= GIVEN PROBLEM =
Express every line of the records below as a JSON list of strings, one string per line, leaving out any blank lines.

= LISTED ENTRIES =
□ □ □ □

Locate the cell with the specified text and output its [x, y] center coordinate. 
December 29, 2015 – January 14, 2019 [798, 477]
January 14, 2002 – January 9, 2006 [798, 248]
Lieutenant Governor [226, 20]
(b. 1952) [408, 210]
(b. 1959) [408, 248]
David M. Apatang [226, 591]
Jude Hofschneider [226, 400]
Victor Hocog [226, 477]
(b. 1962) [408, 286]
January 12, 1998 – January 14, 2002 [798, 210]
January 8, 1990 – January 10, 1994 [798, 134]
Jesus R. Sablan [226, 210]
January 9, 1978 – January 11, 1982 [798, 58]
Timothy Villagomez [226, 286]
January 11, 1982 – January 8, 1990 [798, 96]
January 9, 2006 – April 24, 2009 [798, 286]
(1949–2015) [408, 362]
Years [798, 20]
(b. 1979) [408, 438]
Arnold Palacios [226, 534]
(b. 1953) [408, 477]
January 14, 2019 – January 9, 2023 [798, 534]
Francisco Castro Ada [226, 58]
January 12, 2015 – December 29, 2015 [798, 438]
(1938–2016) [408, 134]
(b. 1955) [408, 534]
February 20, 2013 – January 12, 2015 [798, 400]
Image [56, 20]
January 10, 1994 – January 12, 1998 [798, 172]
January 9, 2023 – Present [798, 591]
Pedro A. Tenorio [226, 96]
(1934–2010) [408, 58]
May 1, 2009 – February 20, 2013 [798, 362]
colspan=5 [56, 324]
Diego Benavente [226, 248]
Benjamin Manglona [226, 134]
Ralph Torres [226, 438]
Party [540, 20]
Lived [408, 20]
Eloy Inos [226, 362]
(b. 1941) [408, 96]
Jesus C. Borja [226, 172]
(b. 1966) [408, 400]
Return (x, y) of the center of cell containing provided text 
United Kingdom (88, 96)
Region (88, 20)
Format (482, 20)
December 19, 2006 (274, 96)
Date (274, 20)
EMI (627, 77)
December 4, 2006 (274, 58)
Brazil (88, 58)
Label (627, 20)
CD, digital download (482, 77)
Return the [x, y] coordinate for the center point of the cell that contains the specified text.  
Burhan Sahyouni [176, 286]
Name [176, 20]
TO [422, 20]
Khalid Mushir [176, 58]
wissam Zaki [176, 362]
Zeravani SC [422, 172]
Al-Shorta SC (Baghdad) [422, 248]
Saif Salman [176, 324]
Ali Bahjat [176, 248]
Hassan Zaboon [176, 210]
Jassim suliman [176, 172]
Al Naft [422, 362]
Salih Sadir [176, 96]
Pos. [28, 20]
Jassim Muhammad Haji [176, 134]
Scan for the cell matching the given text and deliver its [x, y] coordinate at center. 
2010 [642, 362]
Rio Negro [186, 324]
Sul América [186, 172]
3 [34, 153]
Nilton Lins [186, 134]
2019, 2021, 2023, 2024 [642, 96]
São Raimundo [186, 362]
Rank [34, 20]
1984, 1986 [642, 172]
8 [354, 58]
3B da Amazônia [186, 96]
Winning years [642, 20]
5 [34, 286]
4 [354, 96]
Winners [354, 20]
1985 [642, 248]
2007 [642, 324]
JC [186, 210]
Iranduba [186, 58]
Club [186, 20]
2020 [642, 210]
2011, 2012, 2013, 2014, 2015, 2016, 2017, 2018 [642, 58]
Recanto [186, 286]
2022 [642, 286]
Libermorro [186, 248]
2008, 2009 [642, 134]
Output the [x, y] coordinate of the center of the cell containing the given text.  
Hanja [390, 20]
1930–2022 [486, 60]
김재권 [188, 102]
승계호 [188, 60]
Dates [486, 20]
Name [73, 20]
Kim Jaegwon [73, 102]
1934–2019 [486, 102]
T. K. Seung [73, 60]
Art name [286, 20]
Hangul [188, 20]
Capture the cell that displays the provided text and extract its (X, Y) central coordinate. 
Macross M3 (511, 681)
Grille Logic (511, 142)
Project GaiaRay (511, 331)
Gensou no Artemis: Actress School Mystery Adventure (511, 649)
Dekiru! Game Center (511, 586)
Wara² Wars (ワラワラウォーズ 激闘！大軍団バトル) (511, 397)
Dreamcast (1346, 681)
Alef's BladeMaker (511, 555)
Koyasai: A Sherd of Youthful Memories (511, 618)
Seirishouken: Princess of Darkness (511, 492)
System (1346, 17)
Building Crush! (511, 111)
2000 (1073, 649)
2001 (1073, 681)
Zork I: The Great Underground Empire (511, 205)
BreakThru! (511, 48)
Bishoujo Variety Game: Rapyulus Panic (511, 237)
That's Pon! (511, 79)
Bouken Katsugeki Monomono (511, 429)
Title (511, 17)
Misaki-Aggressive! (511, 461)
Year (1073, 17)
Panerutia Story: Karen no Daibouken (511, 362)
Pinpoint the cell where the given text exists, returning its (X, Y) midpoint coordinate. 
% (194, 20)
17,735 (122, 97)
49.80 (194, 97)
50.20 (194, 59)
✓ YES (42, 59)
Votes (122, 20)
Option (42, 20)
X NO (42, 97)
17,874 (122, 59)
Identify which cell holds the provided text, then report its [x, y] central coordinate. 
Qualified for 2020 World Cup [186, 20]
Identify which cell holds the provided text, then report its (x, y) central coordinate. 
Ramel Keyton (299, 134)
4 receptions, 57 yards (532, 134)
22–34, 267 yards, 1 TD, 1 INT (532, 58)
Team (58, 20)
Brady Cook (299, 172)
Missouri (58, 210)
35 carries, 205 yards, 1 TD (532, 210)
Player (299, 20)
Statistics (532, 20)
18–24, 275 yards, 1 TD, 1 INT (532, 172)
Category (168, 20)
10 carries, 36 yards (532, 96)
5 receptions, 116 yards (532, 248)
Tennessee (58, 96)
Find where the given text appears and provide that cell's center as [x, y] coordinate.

□ □ □ □

= ANSWER TO THIS TASK =
[
  "Locate the cell with the specified text and output its [x, y] center coordinate. ",
  "December 29, 2015 – January 14, 2019 [798, 477]",
  "January 14, 2002 – January 9, 2006 [798, 248]",
  "Lieutenant Governor [226, 20]",
  "(b. 1952) [408, 210]",
  "(b. 1959) [408, 248]",
  "David M. Apatang [226, 591]",
  "Jude Hofschneider [226, 400]",
  "Victor Hocog [226, 477]",
  "(b. 1962) [408, 286]",
  "January 12, 1998 – January 14, 2002 [798, 210]",
  "January 8, 1990 – January 10, 1994 [798, 134]",
  "Jesus R. Sablan [226, 210]",
  "January 9, 1978 – January 11, 1982 [798, 58]",
  "Timothy Villagomez [226, 286]",
  "January 11, 1982 – January 8, 1990 [798, 96]",
  "January 9, 2006 – April 24, 2009 [798, 286]",
  "(1949–2015) [408, 362]",
  "Years [798, 20]",
  "(b. 1979) [408, 438]",
  "Arnold Palacios [226, 534]",
  "(b. 1953) [408, 477]",
  "January 14, 2019 – January 9, 2023 [798, 534]",
  "Francisco Castro Ada [226, 58]",
  "January 12, 2015 – December 29, 2015 [798, 438]",
  "(1938–2016) [408, 134]",
  "(b. 1955) [408, 534]",
  "February 20, 2013 – January 12, 2015 [798, 400]",
  "Image [56, 20]",
  "January 10, 1994 – January 12, 1998 [798, 172]",
  "January 9, 2023 – Present [798, 591]",
  "Pedro A. Tenorio [226, 96]",
  "(1934–2010) [408, 58]",
  "May 1, 2009 – February 20, 2013 [798, 362]",
  "colspan=5 [56, 324]",
  "Diego Benavente [226, 248]",
  "Benjamin Manglona [226, 134]",
  "Ralph Torres [226, 438]",
  "Party [540, 20]",
  "Lived [408, 20]",
  "Eloy Inos [226, 362]",
  "(b. 1941) [408, 96]",
  "Jesus C. Borja [226, 172]",
  "(b. 1966) [408, 400]",
  "Return (x, y) of the center of cell containing provided text ",
  "United Kingdom (88, 96)",
  "Region (88, 20)",
  "Format (482, 20)",
  "December 19, 2006 (274, 96)",
  "Date (274, 20)",
  "EMI (627, 77)",
  "December 4, 2006 (274, 58)",
  "Brazil (88, 58)",
  "Label (627, 20)",
  "CD, digital download (482, 77)",
  "Return the [x, y] coordinate for the center point of the cell that contains the specified text.  ",
  "Burhan Sahyouni [176, 286]",
  "Name [176, 20]",
  "TO [422, 20]",
  "Khalid Mushir [176, 58]",
  "wissam Zaki [176, 362]",
  "Zeravani SC [422, 172]",
  "Al-Shorta SC (Baghdad) [422, 248]",
  "Saif Salman [176, 324]",
  "Ali Bahjat [176, 248]",
  "Hassan Zaboon [176, 210]",
  "Jassim suliman [176, 172]",
  "Al Naft [422, 362]",
  "Salih Sadir [176, 96]",
  "Pos. [28, 20]",
  "Jassim Muhammad Haji [176, 134]",
  "Scan for the cell matching the given text and deliver its [x, y] coordinate at center. ",
  "2010 [642, 362]",
  "Rio Negro [186, 324]",
  "Sul América [186, 172]",
  "3 [34, 153]",
  "Nilton Lins [186, 134]",
  "2019, 2021, 2023, 2024 [642, 96]",
  "São Raimundo [186, 362]",
  "Rank [34, 20]",
  "1984, 1986 [642, 172]",
  "8 [354, 58]",
  "3B da Amazônia [186, 96]",
  "Winning years [642, 20]",
  "5 [34, 286]",
  "4 [354, 96]",
  "Winners [354, 20]",
  "1985 [642, 248]",
  "2007 [642, 324]",
  "JC [186, 210]",
  "Iranduba [186, 58]",
  "Club [186, 20]",
  "2020 [642, 210]",
  "2011, 2012, 2013, 2014, 2015, 2016, 2017, 2018 [642, 58]",
  "Recanto [186, 286]",
  "2022 [642, 286]",
  "Libermorro [186, 248]",
  "2008, 2009 [642, 134]",
  "Output the [x, y] coordinate of the center of the cell containing the given text.  ",
  "Hanja [390, 20]",
  "1930–2022 [486, 60]",
  "김재권 [188, 102]",
  "승계호 [188, 60]",
  "Dates [486, 20]",
  "Name [73, 20]",
  "Kim Jaegwon [73, 102]",
  "1934–2019 [486, 102]",
  "T. K. Seung [73, 60]",
  "Art name [286, 20]",
  "Hangul [188, 20]",
  "Capture the cell that displays the provided text and extract its (X, Y) central coordinate. ",
  "Macross M3 (511, 681)",
  "Grille Logic (511, 142)",
  "Project GaiaRay (511, 331)",
  "Gensou no Artemis: Actress School Mystery Adventure (511, 649)",
  "Dekiru! Game Center (511, 586)",
  "Wara² Wars (ワラワラウォーズ 激闘！大軍団バトル) (511, 397)",
  "Dreamcast (1346, 681)",
  "Alef's BladeMaker (511, 555)",
  "Koyasai: A Sherd of Youthful Memories (511, 618)",
  "Seirishouken: Princess of Darkness (511, 492)",
  "System (1346, 17)",
  "Building Crush! (511, 111)",
  "2000 (1073, 649)",
  "2001 (1073, 681)",
  "Zork I: The Great Underground Empire (511, 205)",
  "BreakThru! (511, 48)",
  "Bishoujo Variety Game: Rapyulus Panic (511, 237)",
  "That's Pon! (511, 79)",
  "Bouken Katsugeki Monomono (511, 429)",
  "Title (511, 17)",
  "Misaki-Aggressive! (511, 461)",
  "Year (1073, 17)",
  "Panerutia Story: Karen no Daibouken (511, 362)",
  "Pinpoint the cell where the given text exists, returning its (X, Y) midpoint coordinate. ",
  "% (194, 20)",
  "17,735 (122, 97)",
  "49.80 (194, 97)",
  "50.20 (194, 59)",
  "✓ YES (42, 59)",
  "Votes (122, 20)",
  "Option (42, 20)",
  "X NO (42, 97)",
  "17,874 (122, 59)",
  "Identify which cell holds the provided text, then report its [x, y] central coordinate. ",
  "Qualified for 2020 World Cup [186, 20]",
  "Identify which cell holds the provided text, then report its (x, y) central coordinate. ",
  "Ramel Keyton (299, 134)",
  "4 receptions, 57 yards (532, 134)",
  "22–34, 267 yards, 1 TD, 1 INT (532, 58)",
  "Team (58, 20)",
  "Brady Cook (299, 172)",
  "Missouri (58, 210)",
  "35 carries, 205 yards, 1 TD (532, 210)",
  "Player (299, 20)",
  "Statistics (532, 20)",
  "18–24, 275 yards, 1 TD, 1 INT (532, 172)",
  "Category (168, 20)",
  "10 carries, 36 yards (532, 96)",
  "5 receptions, 116 yards (532, 248)",
  "Tennessee (58, 96)",
  "Find where the given text appears and provide that cell's center as [x, y] coordinate."
]